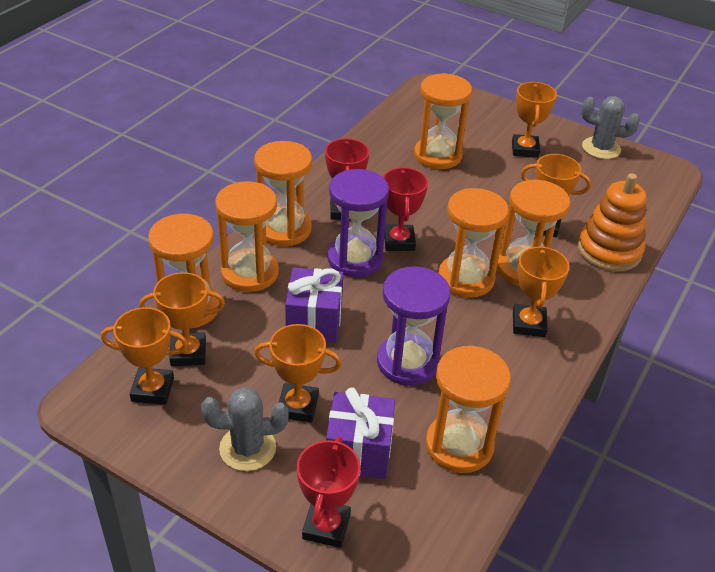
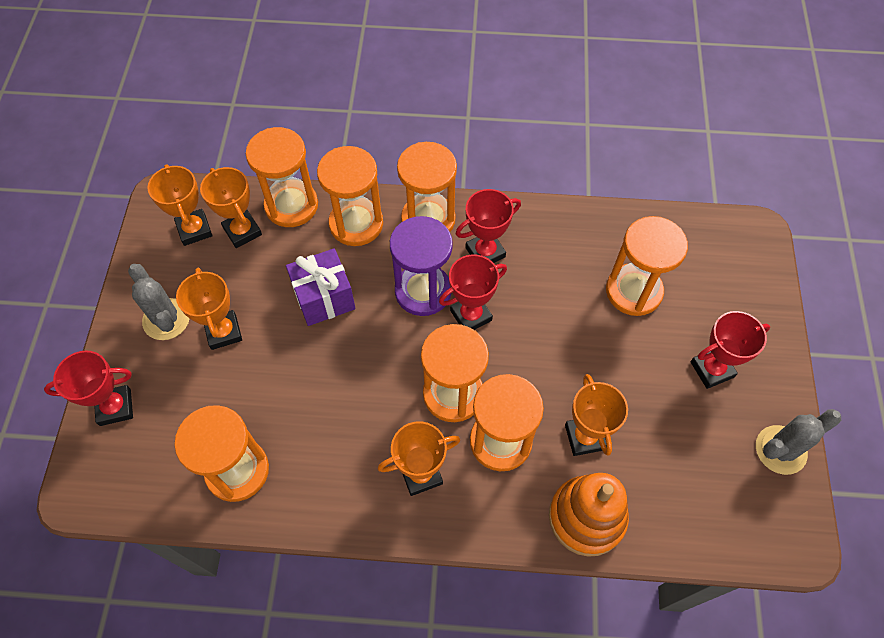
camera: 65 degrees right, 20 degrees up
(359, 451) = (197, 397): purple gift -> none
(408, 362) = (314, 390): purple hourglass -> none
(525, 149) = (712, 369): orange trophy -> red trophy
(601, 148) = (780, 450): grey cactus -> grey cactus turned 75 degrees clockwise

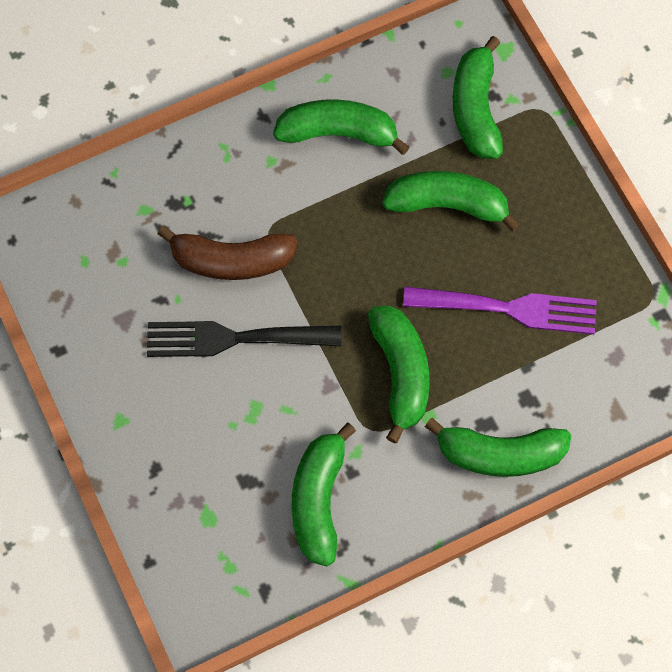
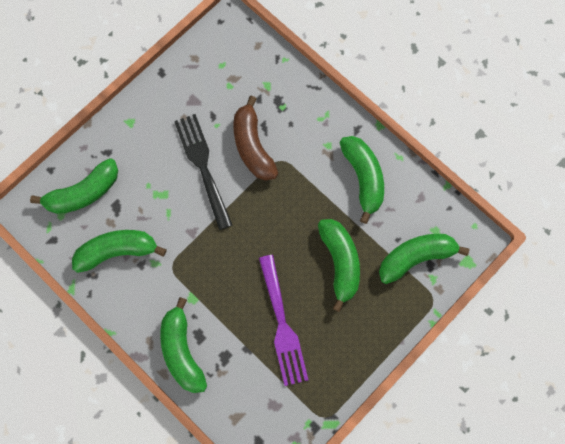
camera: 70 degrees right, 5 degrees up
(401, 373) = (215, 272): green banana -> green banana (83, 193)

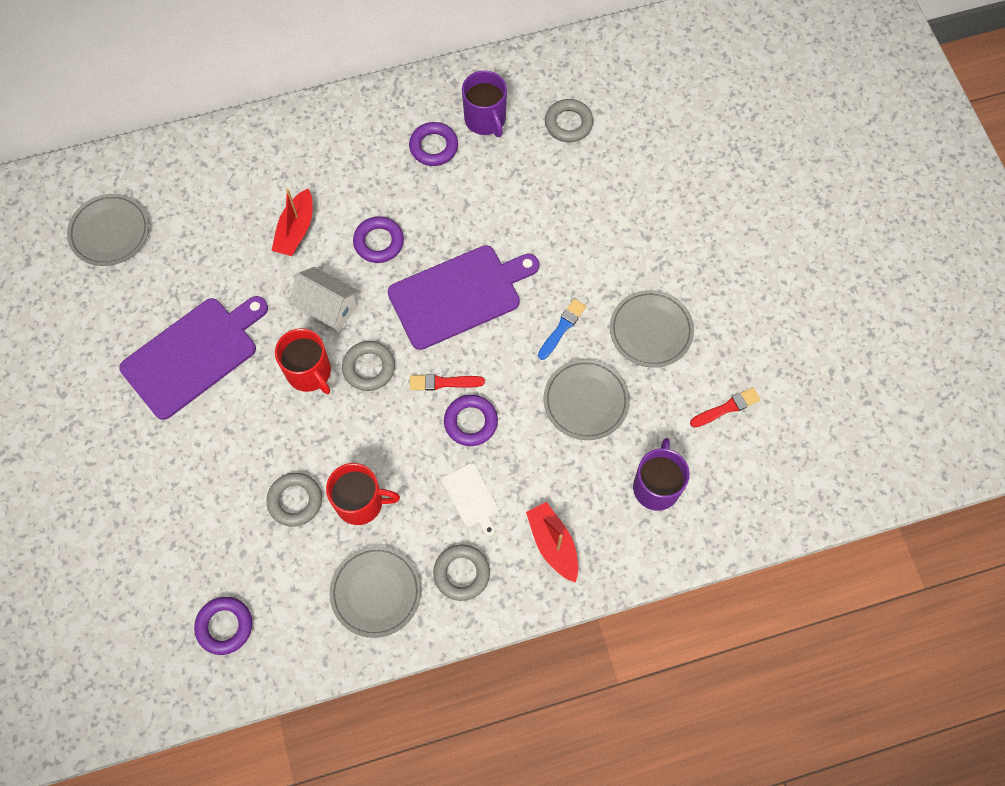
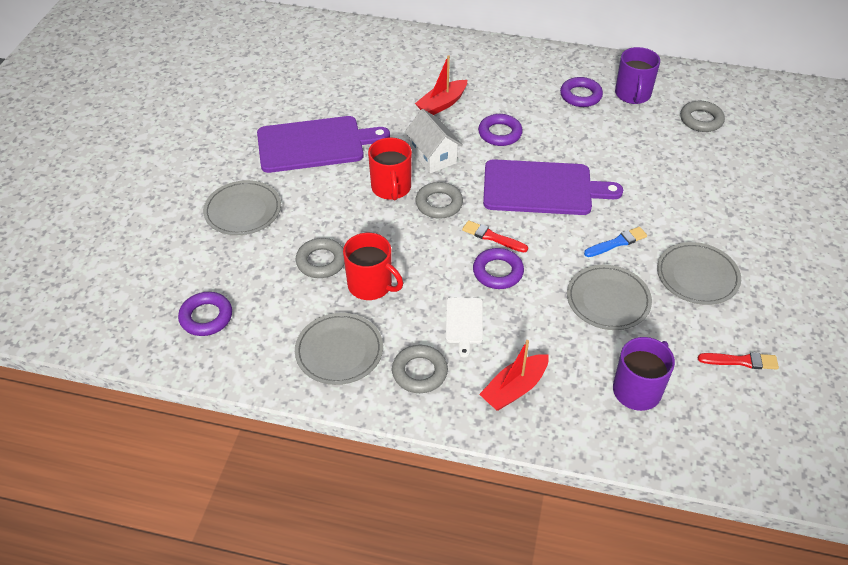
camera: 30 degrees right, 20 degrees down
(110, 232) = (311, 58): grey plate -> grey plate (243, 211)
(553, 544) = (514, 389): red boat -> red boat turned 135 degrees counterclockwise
^^^^^^^^
About this exercise: Whenever a line above has the word "camera" in it, copy that line.

Solution to the problem:
camera: 65 degrees right, 20 degrees up
camera: 70 degrees right, 5 degrees up
camera: 30 degrees right, 20 degrees down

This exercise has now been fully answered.